What to work on:
Begin at the line below that has "RTC2 pin SDA: D7 -> D8" and stop after the line that has "TEMP2 pin GND: GND -> 3V3". Please restate only those lines, word for word.

Data supplied:
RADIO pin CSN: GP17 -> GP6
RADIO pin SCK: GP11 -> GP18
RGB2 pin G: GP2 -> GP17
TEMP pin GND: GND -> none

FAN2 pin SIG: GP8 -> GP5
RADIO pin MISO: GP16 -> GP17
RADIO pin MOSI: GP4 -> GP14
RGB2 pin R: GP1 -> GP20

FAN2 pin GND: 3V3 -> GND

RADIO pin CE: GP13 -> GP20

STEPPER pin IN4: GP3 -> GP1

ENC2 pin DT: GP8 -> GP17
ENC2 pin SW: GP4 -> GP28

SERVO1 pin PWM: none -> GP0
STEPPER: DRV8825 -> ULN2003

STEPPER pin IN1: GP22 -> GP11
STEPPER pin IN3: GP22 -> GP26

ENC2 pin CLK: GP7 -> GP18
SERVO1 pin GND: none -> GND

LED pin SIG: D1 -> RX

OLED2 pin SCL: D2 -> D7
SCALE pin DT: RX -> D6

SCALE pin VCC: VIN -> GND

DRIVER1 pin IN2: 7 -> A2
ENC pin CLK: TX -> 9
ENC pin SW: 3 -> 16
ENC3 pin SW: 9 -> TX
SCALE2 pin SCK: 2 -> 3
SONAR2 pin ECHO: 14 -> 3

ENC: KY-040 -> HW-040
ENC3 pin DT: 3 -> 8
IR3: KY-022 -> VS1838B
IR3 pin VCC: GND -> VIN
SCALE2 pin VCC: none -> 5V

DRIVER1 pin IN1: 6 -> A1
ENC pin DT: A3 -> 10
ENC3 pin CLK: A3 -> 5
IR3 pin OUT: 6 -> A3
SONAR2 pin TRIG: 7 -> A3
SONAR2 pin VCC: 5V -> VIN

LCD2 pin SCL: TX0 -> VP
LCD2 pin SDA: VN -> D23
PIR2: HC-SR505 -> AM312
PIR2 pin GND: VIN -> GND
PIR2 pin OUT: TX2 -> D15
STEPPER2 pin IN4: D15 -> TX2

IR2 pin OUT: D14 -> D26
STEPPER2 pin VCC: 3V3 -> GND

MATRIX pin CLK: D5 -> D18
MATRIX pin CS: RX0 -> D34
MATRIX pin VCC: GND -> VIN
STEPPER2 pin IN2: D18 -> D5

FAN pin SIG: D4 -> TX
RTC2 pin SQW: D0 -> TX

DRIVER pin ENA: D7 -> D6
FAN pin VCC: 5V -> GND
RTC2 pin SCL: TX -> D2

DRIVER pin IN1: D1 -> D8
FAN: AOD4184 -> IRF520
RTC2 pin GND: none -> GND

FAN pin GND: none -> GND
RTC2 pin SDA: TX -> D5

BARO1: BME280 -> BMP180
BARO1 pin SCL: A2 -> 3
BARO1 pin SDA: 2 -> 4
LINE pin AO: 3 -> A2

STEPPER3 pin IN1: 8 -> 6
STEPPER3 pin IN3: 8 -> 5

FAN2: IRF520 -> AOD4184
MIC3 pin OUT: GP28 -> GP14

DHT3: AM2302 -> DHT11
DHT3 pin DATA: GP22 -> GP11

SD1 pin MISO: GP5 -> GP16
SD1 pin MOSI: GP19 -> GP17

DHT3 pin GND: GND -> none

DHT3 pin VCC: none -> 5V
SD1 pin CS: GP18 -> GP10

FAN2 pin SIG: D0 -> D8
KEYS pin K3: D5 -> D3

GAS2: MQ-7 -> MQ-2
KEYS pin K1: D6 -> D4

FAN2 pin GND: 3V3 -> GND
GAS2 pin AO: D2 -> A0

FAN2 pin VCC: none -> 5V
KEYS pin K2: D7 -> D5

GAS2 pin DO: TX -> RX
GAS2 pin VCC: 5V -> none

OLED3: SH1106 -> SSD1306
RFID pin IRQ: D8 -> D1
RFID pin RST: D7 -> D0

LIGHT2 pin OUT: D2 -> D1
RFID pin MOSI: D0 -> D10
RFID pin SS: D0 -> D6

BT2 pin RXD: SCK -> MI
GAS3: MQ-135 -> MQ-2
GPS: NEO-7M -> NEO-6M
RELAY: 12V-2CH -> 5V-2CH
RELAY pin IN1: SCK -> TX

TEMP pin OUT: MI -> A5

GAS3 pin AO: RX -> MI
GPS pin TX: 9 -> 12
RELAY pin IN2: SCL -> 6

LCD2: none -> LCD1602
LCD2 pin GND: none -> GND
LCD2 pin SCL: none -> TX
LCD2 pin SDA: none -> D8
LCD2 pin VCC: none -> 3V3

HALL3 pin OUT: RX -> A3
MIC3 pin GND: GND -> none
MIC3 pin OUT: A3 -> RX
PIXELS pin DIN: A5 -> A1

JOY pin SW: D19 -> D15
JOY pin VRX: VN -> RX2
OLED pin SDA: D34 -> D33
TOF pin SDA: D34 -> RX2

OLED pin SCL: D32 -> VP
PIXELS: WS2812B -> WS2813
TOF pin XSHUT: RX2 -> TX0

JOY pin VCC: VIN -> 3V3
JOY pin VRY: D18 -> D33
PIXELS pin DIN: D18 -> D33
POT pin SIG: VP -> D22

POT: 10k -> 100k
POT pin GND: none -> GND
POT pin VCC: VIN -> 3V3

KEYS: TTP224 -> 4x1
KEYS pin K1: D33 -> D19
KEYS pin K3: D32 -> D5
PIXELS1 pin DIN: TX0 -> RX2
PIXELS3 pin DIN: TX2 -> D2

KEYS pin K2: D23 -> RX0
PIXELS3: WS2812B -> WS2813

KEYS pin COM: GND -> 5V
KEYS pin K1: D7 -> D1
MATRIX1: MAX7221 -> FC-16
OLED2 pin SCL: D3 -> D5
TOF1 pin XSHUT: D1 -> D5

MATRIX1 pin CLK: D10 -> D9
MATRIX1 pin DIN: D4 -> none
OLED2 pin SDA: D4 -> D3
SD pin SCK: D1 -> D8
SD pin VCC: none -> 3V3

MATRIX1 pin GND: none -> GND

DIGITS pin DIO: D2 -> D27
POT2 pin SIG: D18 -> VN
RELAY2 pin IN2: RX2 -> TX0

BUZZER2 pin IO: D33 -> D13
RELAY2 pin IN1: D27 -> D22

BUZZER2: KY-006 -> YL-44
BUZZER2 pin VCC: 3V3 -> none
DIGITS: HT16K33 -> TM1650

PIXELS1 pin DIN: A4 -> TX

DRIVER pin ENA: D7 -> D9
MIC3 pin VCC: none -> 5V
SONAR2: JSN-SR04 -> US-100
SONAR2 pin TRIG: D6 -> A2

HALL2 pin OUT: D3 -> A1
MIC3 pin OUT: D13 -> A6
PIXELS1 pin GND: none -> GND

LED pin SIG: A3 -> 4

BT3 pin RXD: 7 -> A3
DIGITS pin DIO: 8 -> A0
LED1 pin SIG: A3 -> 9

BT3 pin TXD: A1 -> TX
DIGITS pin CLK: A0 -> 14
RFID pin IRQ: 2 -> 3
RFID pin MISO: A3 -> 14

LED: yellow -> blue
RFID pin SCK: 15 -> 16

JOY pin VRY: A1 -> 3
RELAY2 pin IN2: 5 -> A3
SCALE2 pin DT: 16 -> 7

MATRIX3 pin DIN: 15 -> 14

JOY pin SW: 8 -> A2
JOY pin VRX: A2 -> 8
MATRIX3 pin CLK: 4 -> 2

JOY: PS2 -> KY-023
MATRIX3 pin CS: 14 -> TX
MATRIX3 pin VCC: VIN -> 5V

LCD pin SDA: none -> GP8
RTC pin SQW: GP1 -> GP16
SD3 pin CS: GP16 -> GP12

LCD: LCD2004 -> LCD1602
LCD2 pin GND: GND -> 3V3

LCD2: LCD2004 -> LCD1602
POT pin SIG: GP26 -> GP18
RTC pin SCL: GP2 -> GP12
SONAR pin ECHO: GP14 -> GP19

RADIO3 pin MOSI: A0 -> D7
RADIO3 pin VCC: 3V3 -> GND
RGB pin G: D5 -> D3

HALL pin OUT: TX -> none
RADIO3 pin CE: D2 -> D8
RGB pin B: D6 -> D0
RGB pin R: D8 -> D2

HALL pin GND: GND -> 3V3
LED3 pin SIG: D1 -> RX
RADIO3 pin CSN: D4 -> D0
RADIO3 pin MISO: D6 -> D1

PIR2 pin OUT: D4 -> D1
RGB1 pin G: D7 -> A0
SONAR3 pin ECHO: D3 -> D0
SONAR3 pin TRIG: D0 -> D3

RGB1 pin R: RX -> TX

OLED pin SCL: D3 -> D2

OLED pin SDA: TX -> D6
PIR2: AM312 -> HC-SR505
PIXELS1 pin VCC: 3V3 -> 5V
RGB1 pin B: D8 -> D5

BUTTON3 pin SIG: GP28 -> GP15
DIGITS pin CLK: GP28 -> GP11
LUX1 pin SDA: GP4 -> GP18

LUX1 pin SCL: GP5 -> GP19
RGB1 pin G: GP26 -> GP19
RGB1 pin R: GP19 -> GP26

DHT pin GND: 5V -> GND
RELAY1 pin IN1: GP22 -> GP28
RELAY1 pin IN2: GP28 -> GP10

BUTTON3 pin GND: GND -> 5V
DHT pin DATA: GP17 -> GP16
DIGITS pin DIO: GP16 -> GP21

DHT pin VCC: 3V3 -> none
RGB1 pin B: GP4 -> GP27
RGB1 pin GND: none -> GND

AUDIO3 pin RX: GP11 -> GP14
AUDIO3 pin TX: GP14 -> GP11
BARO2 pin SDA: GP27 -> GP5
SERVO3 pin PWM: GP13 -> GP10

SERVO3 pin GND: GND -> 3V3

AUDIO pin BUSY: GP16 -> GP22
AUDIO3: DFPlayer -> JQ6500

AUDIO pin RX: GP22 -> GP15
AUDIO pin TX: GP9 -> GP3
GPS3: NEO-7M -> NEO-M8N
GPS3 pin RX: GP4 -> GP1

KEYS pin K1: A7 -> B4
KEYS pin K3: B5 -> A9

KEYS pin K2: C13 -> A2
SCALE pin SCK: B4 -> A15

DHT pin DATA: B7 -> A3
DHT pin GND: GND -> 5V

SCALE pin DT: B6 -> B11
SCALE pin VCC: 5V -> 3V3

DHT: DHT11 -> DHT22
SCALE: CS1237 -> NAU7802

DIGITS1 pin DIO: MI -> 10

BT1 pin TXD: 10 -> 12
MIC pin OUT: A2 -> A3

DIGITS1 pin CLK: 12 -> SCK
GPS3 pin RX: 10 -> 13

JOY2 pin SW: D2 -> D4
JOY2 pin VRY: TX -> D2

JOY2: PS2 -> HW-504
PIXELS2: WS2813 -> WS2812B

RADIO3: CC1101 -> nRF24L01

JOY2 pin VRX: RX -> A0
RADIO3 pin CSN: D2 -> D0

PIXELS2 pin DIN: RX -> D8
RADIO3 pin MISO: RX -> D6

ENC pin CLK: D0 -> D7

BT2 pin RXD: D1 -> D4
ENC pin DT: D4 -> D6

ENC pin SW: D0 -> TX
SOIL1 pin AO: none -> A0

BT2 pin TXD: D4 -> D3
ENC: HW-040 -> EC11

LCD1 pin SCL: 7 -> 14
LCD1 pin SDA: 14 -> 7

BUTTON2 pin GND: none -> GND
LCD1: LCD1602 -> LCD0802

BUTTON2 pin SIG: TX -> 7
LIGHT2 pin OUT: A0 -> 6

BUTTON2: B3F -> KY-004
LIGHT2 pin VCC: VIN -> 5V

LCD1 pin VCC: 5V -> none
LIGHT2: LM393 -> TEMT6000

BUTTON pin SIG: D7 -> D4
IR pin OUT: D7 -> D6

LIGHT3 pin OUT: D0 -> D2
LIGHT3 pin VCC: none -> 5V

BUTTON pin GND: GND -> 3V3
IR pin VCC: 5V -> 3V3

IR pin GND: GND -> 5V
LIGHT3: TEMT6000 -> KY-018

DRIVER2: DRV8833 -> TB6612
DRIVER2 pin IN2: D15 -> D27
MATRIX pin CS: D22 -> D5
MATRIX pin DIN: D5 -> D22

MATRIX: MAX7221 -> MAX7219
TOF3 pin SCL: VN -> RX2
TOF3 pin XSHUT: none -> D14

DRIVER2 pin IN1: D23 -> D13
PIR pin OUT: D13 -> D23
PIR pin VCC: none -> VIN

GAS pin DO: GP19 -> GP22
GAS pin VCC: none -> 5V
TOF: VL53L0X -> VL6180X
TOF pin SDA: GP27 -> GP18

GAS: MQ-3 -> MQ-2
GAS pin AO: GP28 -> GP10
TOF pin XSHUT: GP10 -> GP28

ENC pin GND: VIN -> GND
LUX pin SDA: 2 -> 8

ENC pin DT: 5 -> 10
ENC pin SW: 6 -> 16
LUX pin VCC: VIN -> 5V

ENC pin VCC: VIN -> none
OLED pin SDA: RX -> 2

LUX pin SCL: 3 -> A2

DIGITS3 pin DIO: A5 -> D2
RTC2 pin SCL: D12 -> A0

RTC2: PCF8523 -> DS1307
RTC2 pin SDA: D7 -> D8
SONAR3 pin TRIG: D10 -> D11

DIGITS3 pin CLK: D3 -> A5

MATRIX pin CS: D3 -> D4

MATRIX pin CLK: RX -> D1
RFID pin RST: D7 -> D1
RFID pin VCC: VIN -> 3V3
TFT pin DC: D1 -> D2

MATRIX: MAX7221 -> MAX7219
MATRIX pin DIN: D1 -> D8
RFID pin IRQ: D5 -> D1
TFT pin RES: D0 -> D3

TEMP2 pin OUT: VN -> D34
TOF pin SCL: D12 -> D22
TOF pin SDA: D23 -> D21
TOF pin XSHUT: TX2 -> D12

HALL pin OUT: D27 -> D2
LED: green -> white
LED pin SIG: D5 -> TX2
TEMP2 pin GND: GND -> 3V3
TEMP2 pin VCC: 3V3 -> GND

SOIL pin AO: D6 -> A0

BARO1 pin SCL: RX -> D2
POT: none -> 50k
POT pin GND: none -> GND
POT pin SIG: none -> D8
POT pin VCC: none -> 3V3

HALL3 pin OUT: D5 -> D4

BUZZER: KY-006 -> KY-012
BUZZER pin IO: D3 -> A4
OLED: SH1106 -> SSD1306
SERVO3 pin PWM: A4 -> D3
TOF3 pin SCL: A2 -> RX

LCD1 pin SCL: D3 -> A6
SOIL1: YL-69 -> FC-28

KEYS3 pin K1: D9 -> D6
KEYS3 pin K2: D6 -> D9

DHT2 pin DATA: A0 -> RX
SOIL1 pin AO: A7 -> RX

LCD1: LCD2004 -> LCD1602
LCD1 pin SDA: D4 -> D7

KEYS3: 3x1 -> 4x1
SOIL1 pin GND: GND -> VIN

Written answer:
RTC2 pin SDA: D7 -> D8
SONAR3 pin TRIG: D10 -> D11

DIGITS3 pin CLK: D3 -> A5

MATRIX pin CS: D3 -> D4

MATRIX pin CLK: RX -> D1
RFID pin RST: D7 -> D1
RFID pin VCC: VIN -> 3V3
TFT pin DC: D1 -> D2

MATRIX: MAX7221 -> MAX7219
MATRIX pin DIN: D1 -> D8
RFID pin IRQ: D5 -> D1
TFT pin RES: D0 -> D3

TEMP2 pin OUT: VN -> D34
TOF pin SCL: D12 -> D22
TOF pin SDA: D23 -> D21
TOF pin XSHUT: TX2 -> D12

HALL pin OUT: D27 -> D2
LED: green -> white
LED pin SIG: D5 -> TX2
TEMP2 pin GND: GND -> 3V3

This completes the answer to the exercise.